Exercise instructions: Nothing but the pictures should go missing; return all the entries below exactly.

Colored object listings
:::::
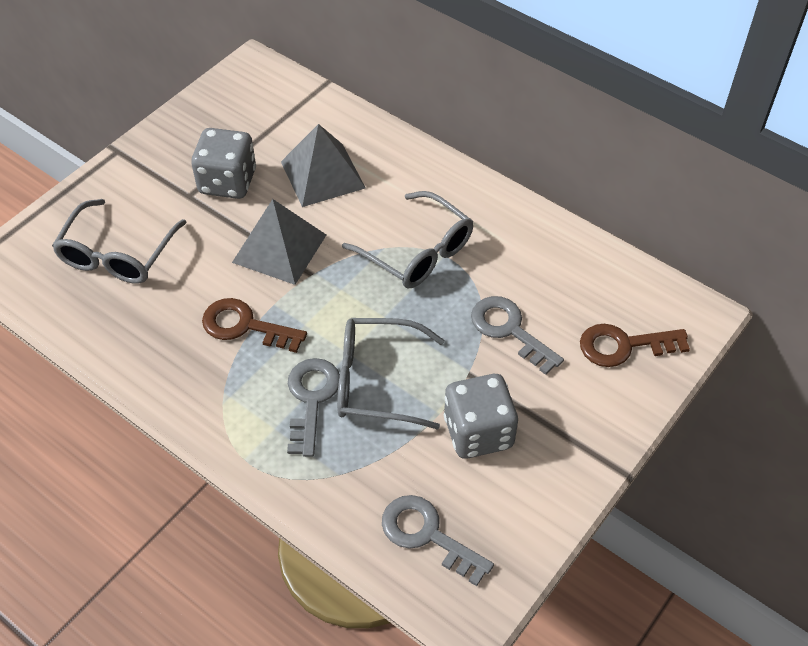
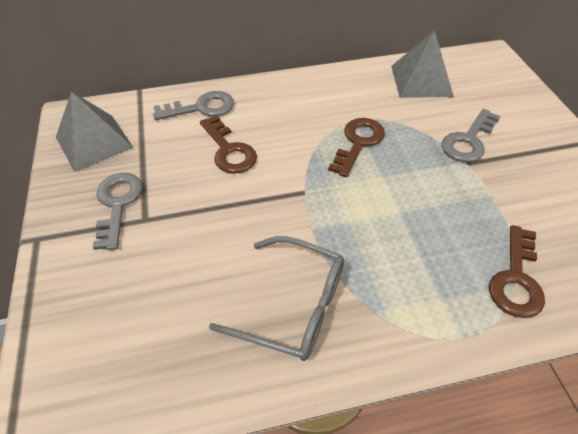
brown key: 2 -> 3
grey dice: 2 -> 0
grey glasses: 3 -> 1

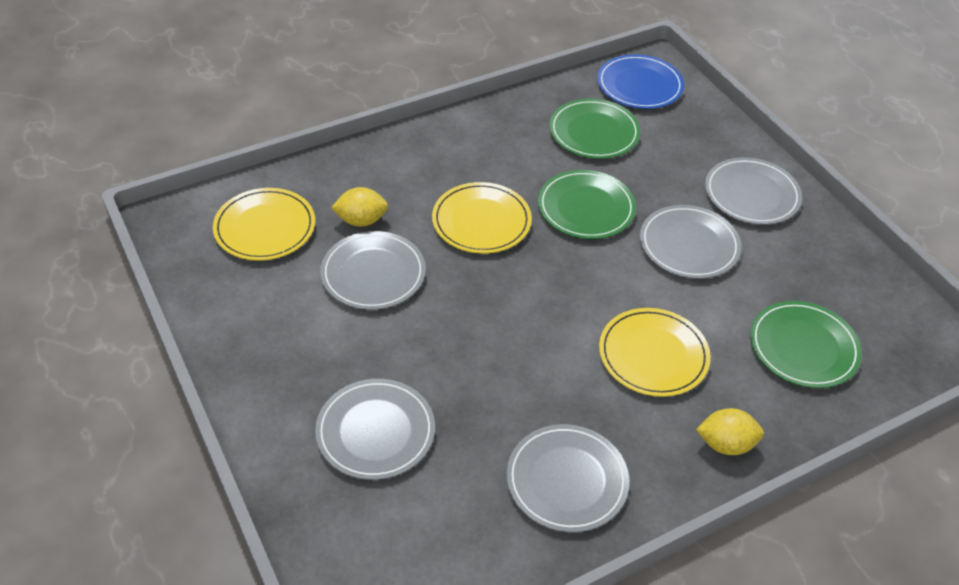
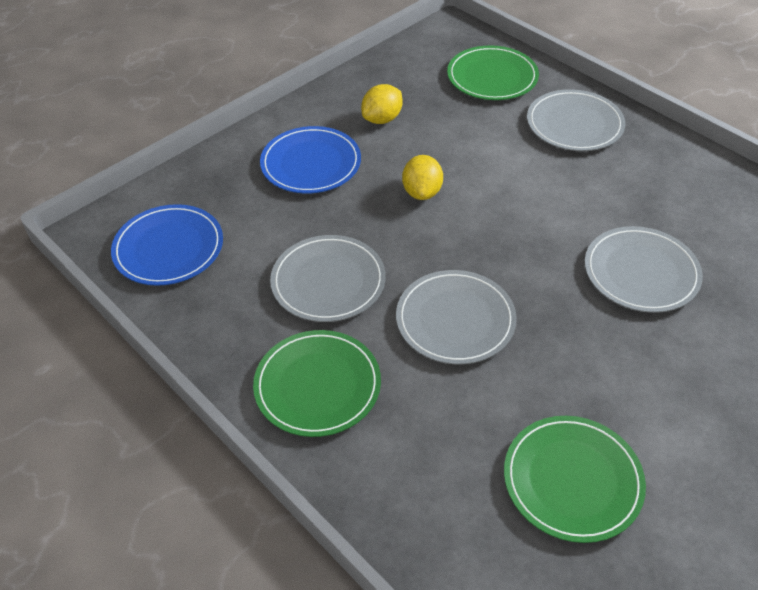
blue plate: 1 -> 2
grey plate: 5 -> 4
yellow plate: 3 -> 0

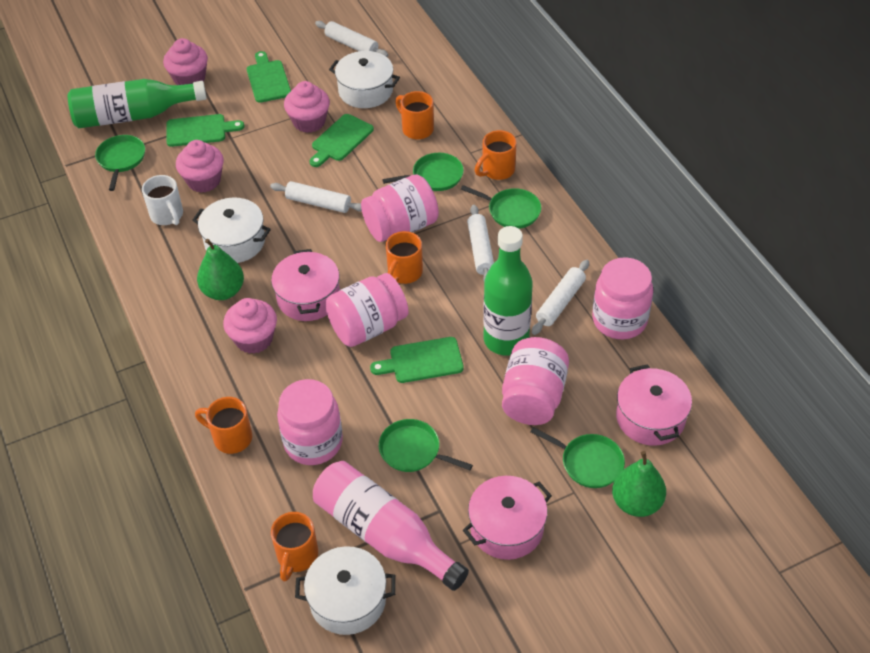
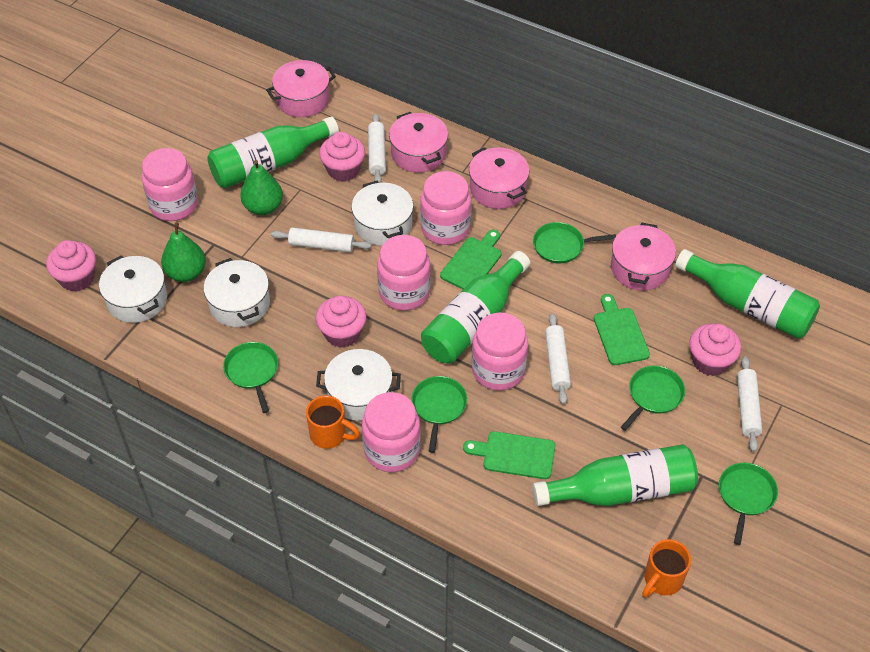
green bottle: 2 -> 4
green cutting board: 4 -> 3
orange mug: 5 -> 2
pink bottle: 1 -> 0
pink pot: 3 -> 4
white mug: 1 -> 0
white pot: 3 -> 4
:::::
Solution to this task:
brown key: 2 -> 3
grey dice: 2 -> 0
grey glasses: 3 -> 1

blue plate: 1 -> 2
grey plate: 5 -> 4
yellow plate: 3 -> 0

green bottle: 2 -> 4
green cutting board: 4 -> 3
orange mug: 5 -> 2
pink bottle: 1 -> 0
pink pot: 3 -> 4
white mug: 1 -> 0
white pot: 3 -> 4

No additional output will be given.